[Stepwise shape edit descriptions]
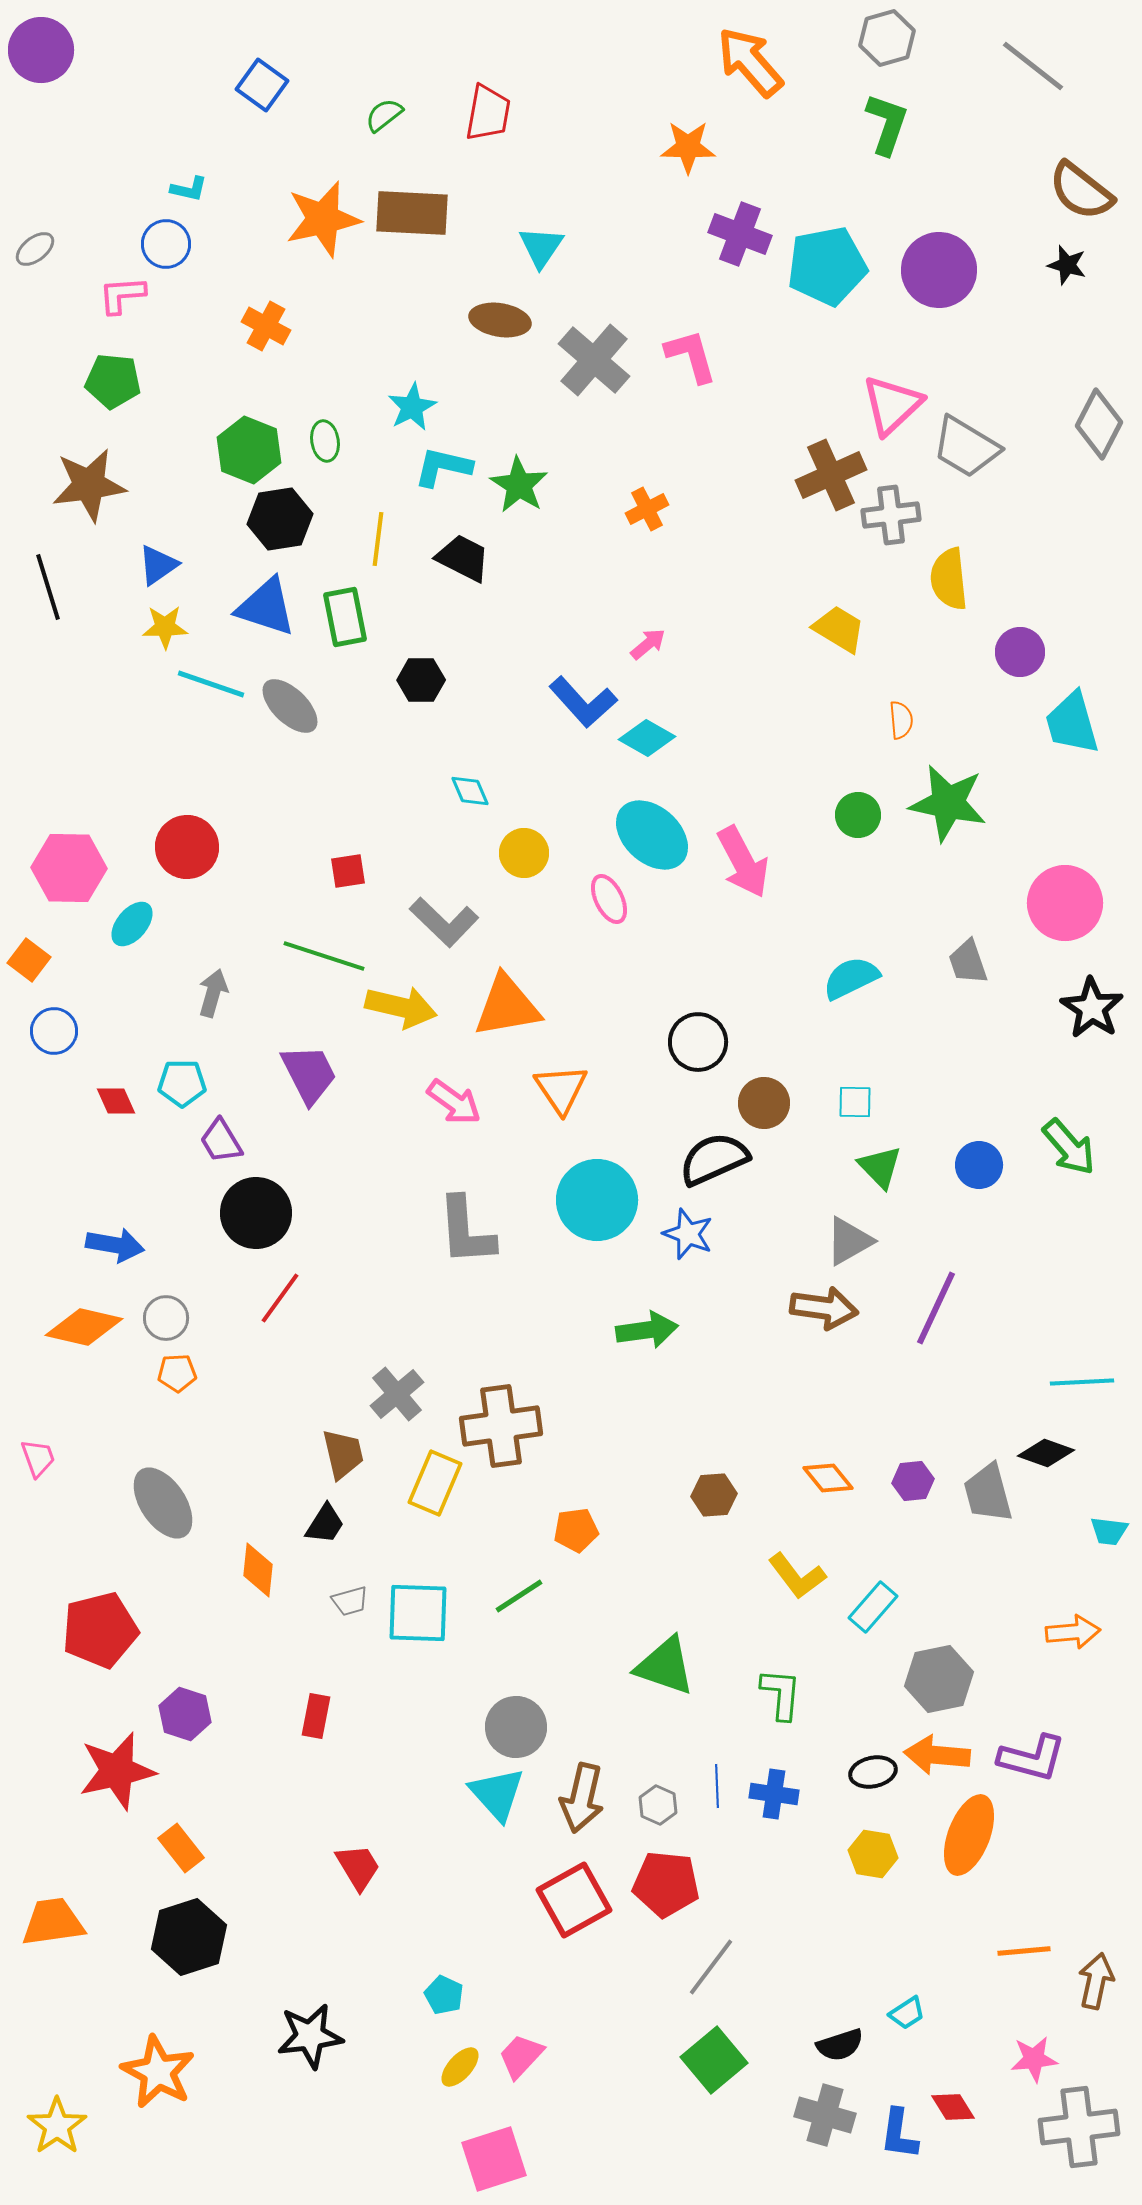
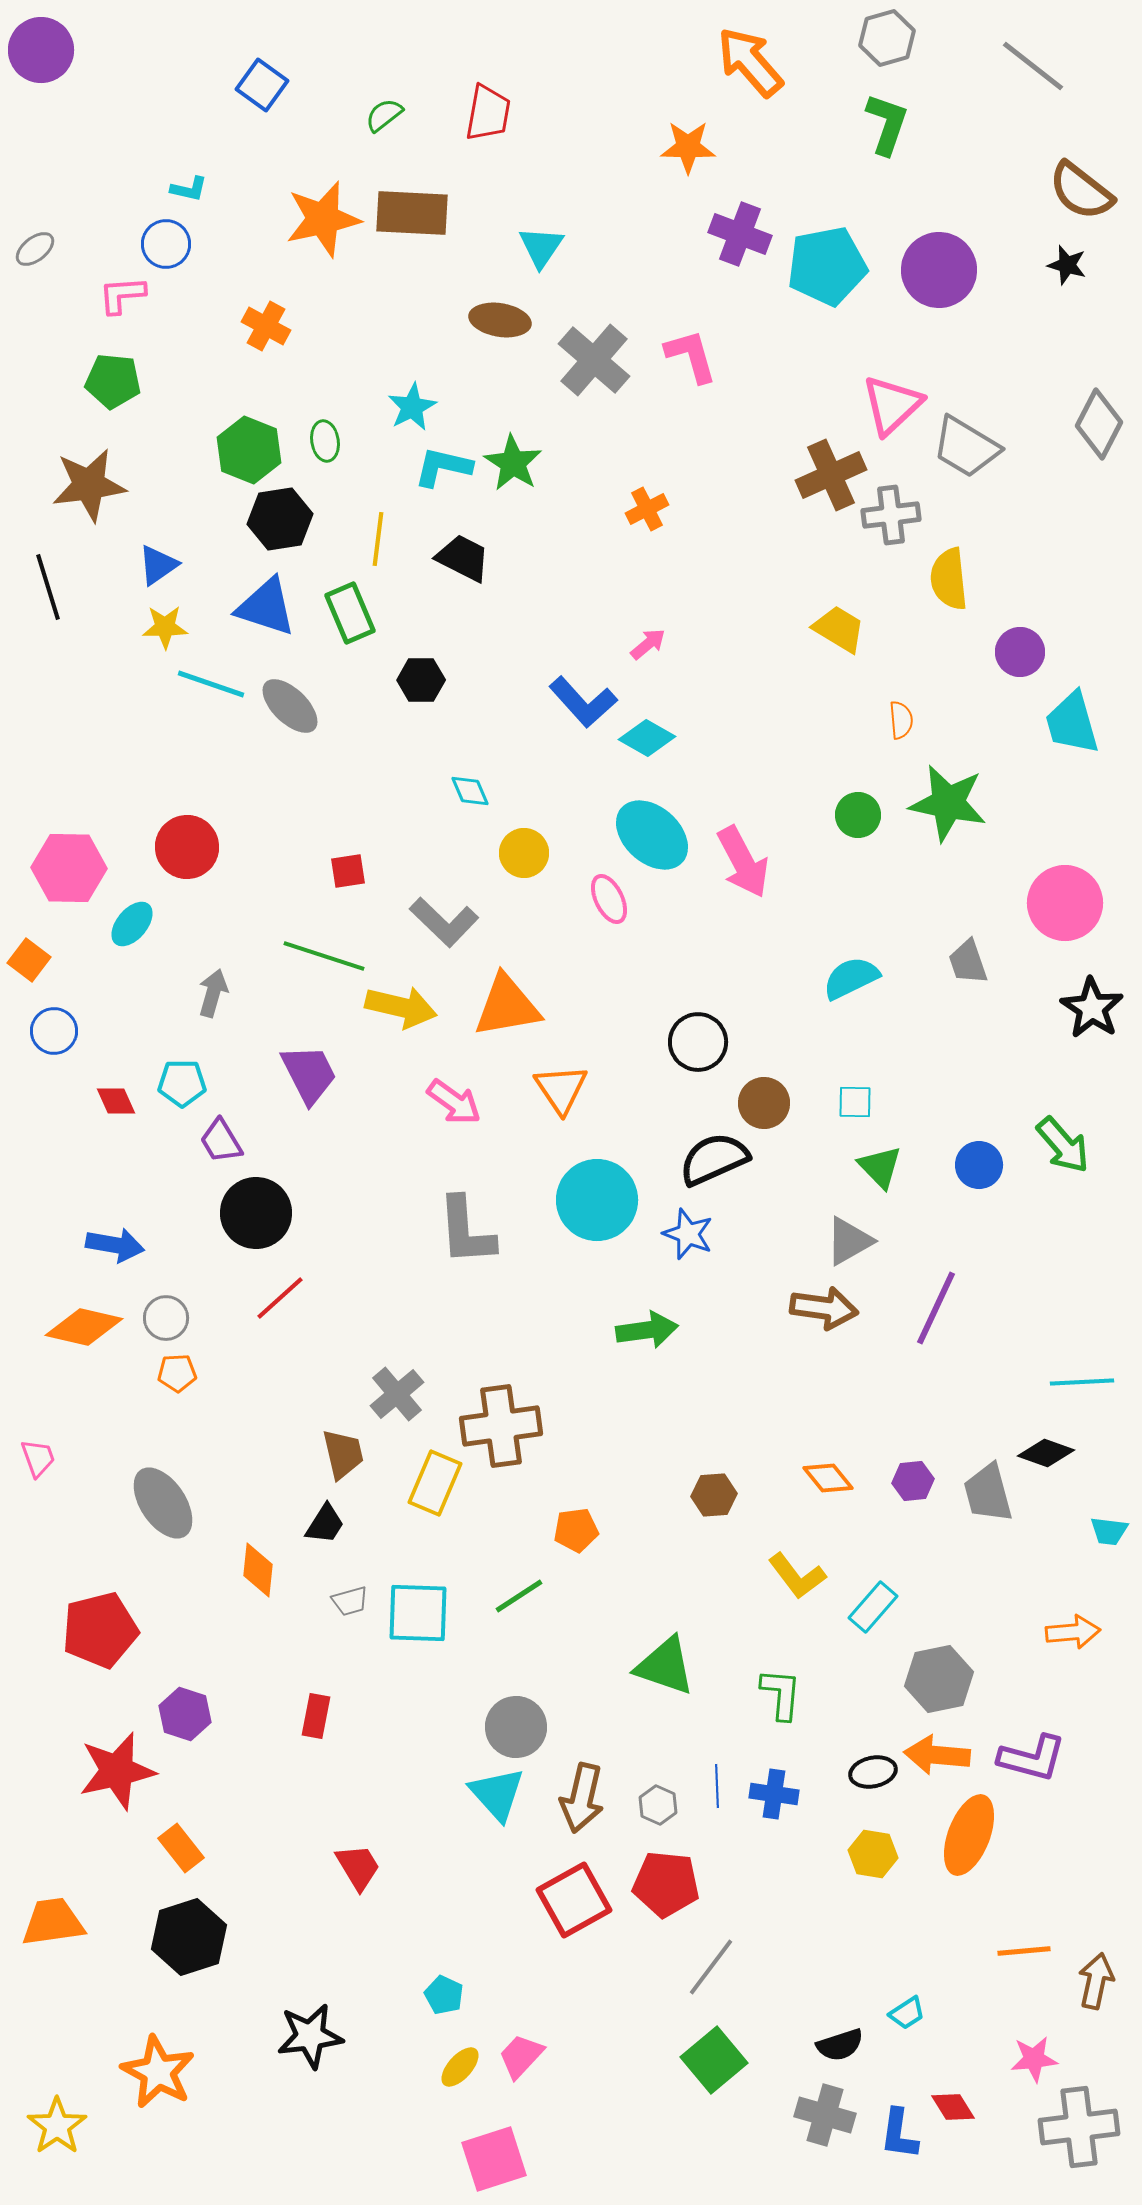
green star at (519, 485): moved 6 px left, 22 px up
green rectangle at (345, 617): moved 5 px right, 4 px up; rotated 12 degrees counterclockwise
green arrow at (1069, 1147): moved 6 px left, 2 px up
red line at (280, 1298): rotated 12 degrees clockwise
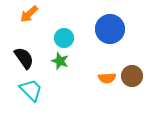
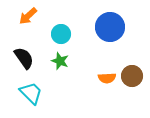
orange arrow: moved 1 px left, 2 px down
blue circle: moved 2 px up
cyan circle: moved 3 px left, 4 px up
cyan trapezoid: moved 3 px down
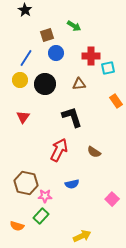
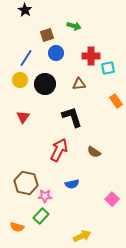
green arrow: rotated 16 degrees counterclockwise
orange semicircle: moved 1 px down
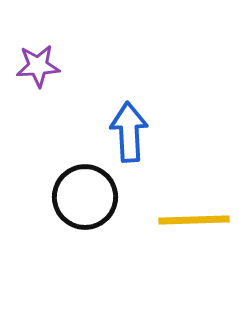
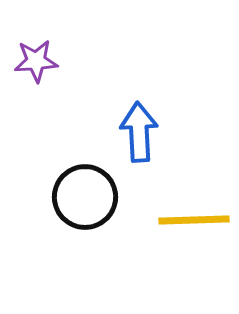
purple star: moved 2 px left, 5 px up
blue arrow: moved 10 px right
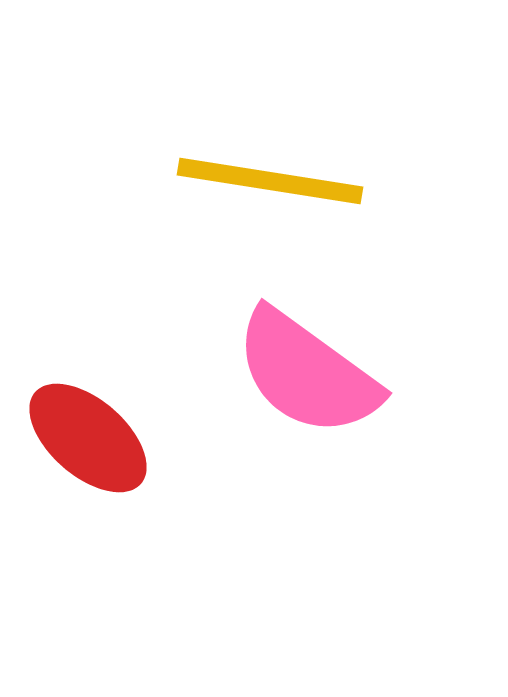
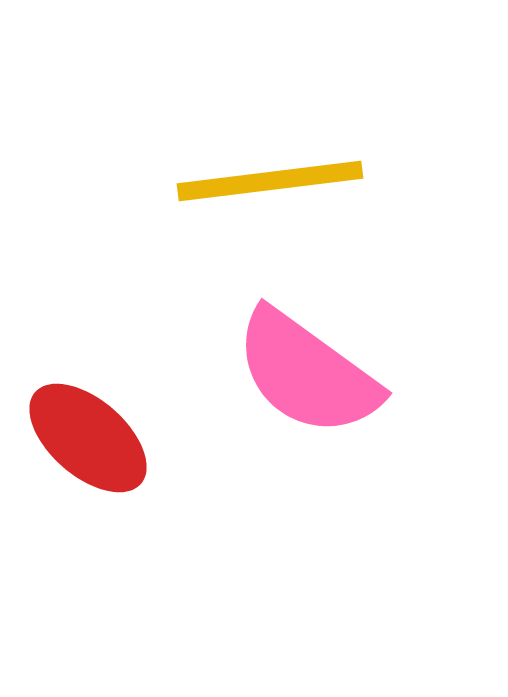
yellow line: rotated 16 degrees counterclockwise
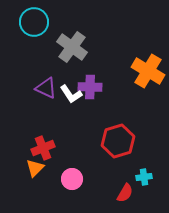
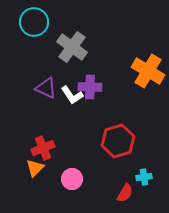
white L-shape: moved 1 px right, 1 px down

#### [DESCRIPTION OF THE TASK]
Set down exactly the lines of the entries above from the one holding "orange arrow: moved 1 px left, 2 px down" through the last one, including both, with the pictures left out.

#### [WRITTEN ANSWER]
orange arrow: moved 1 px left, 2 px down
blue circle: moved 2 px up
cyan circle: moved 3 px left, 4 px up
cyan trapezoid: moved 3 px down
green arrow: rotated 16 degrees counterclockwise
orange semicircle: moved 1 px down
purple star: moved 2 px left, 5 px up
blue arrow: moved 10 px right
yellow line: rotated 16 degrees counterclockwise
white L-shape: moved 1 px right, 1 px down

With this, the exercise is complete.